Task directions –
Please give again, exactly and only, the stretch of lines from the one containing "(149, 100) = (651, 194): red" to the end of the entries below.

------ Material provided

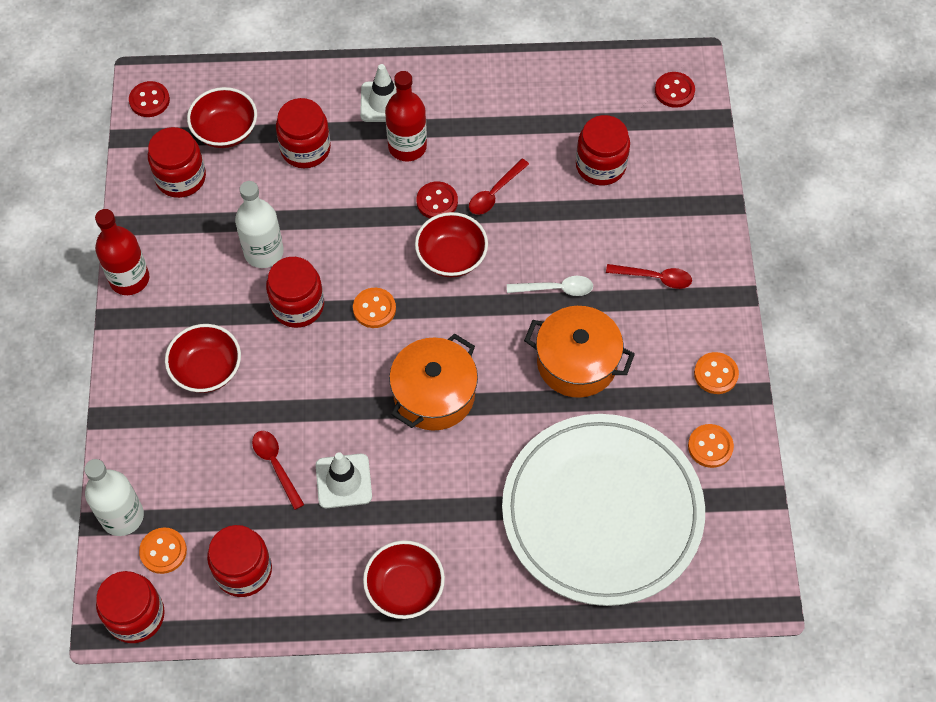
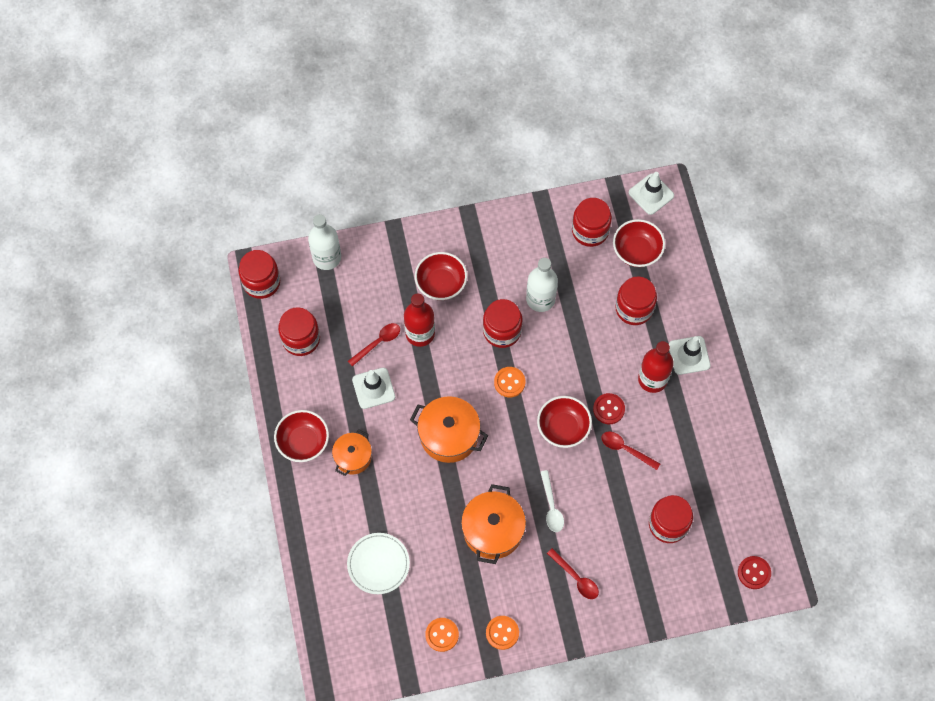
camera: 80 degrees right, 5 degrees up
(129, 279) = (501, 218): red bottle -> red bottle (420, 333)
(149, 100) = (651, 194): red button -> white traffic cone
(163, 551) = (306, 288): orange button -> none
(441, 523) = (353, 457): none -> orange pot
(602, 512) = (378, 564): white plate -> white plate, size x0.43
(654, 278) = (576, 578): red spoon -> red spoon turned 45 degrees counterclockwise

------------

Answer below –
(149, 100) = (651, 194): red button -> white traffic cone
(163, 551) = (306, 288): orange button -> none
(441, 523) = (353, 457): none -> orange pot
(602, 512) = (378, 564): white plate -> white plate, size x0.43
(654, 278) = (576, 578): red spoon -> red spoon turned 45 degrees counterclockwise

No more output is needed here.